__Activity__
The answer must be an exact transcription of the lines below from the first through the one containing "[(560,358),(555,370),(561,372),(566,360),(560,358)]", with the pictures left out; please add nothing else.
The data: Begin
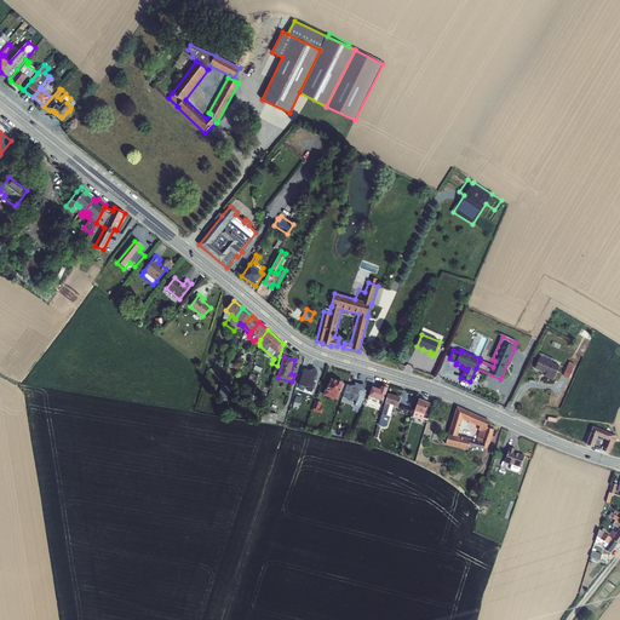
[(540,357),(534,368),(546,374),(545,377),(552,380),(560,366),(540,357)]
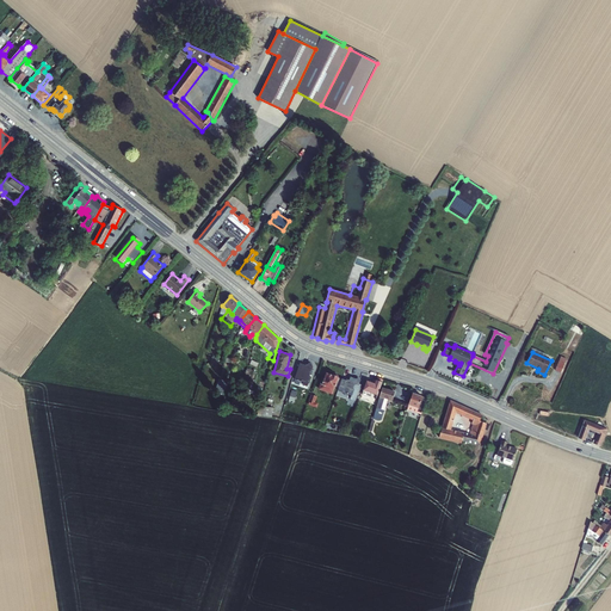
[(560,358),(555,370),(561,372),(566,360),(560,358)]
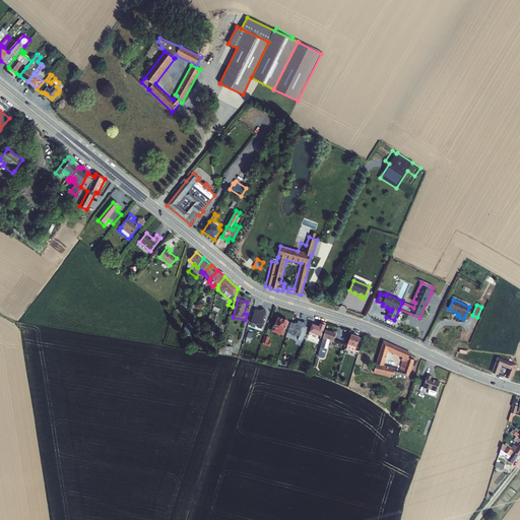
[(255,309),(250,323),(256,325),(257,324),(258,325),(257,327),(261,329),(264,321),(263,320),(266,312),(265,312),(265,310),(262,309),(261,311),(260,310),(260,311),(255,309)]
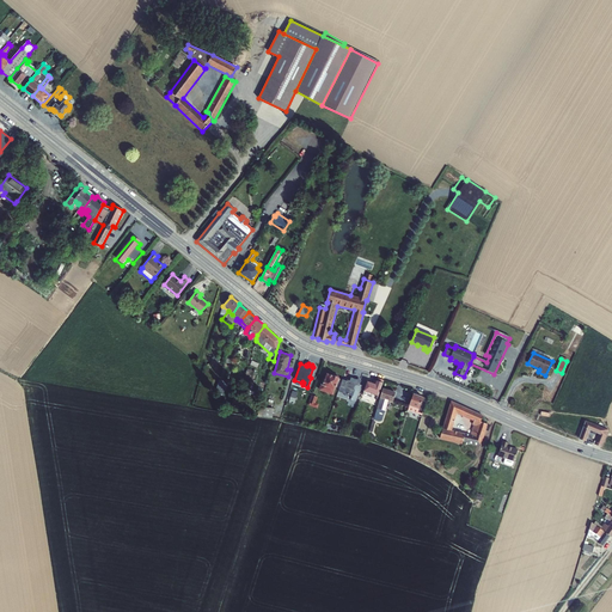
[(322,386),(319,390),(332,395),(335,390),(340,378),(326,373),(322,386)]
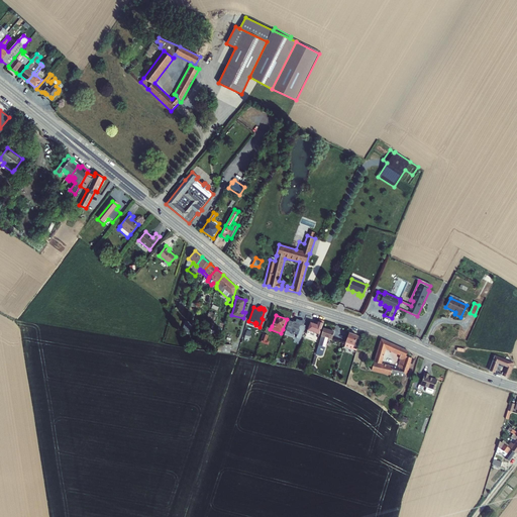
[(289,320),(286,330),(297,334),(296,338),(300,339),(306,325),(304,325),(305,321),(302,320),(301,320),(296,319),(295,322),(294,321),(294,322),(289,320)]
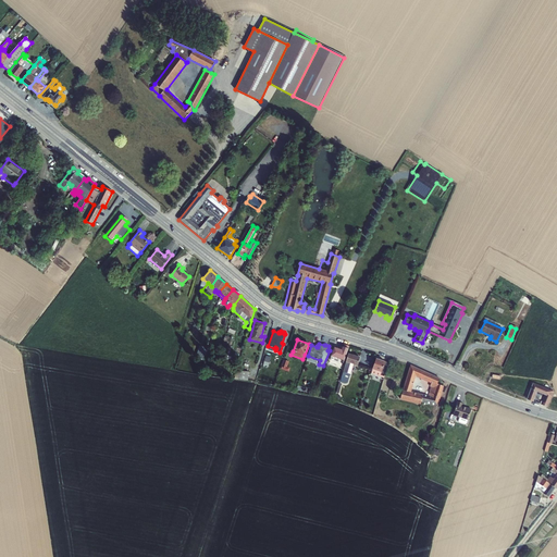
[(331,356),(330,359),(343,364),(344,361),(348,348),(349,346),(344,345),(343,347),(341,346),(339,348),(334,346),(331,356)]
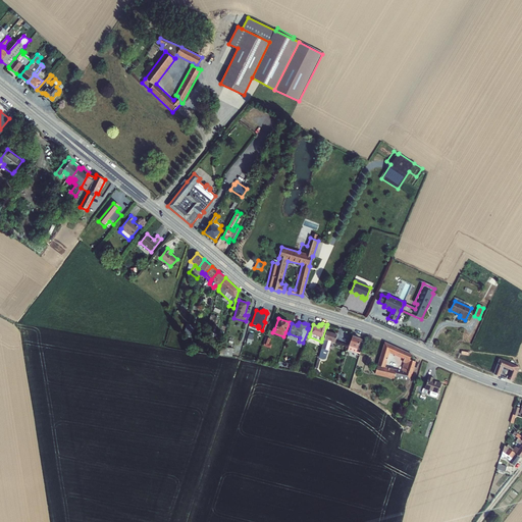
[(188,324),(185,335),(191,336),(194,326),(188,324)]
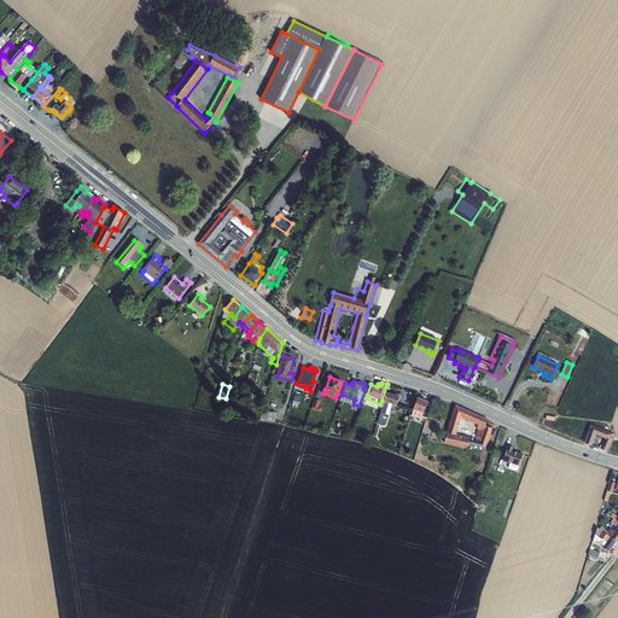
[(384,401),(377,424),(383,425),(384,424),(385,425),(389,413),(385,412),(389,403),(396,406),(400,396),(386,392),(384,401)]
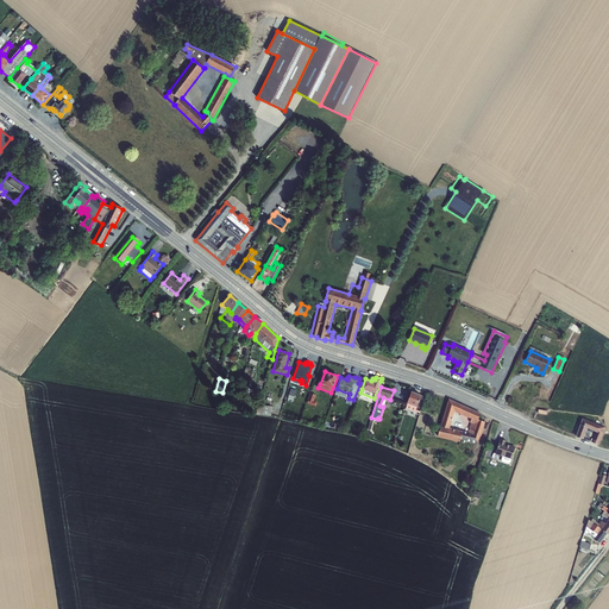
[(407,403),(406,408),(419,413),(425,397),(421,395),(412,391),(407,403)]
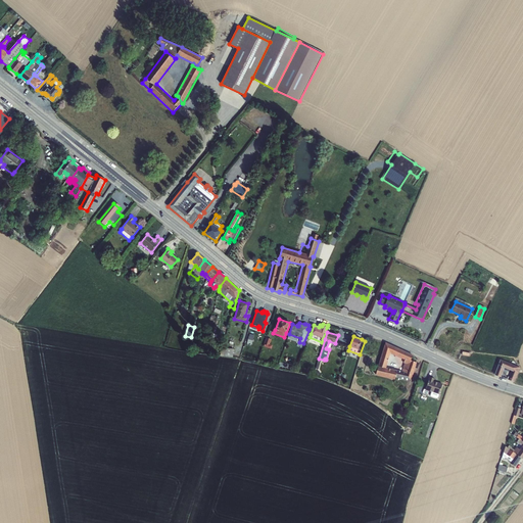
[(266,337),(263,346),(271,349),(272,345),(270,344),(271,339),(266,337)]
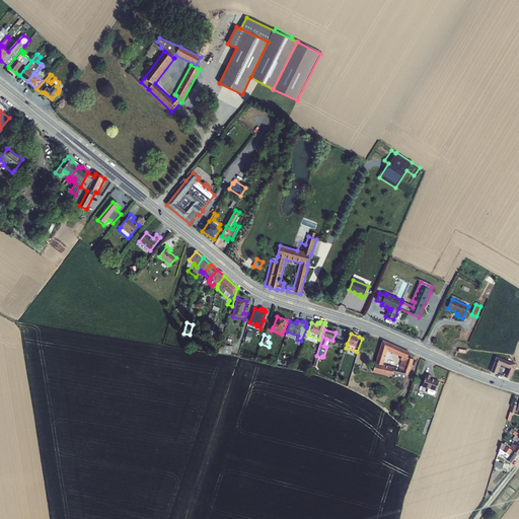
[(414,360),(408,358),(410,353),(382,340),(382,341),(373,372),(391,377),(392,374),(408,378),(409,377),(414,360)]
The data: End
__Reply__
[(540,357),(534,368),(546,374),(545,377),(552,380),(560,366),(540,357)]
[(560,358),(555,370),(561,372),(566,360),(560,358)]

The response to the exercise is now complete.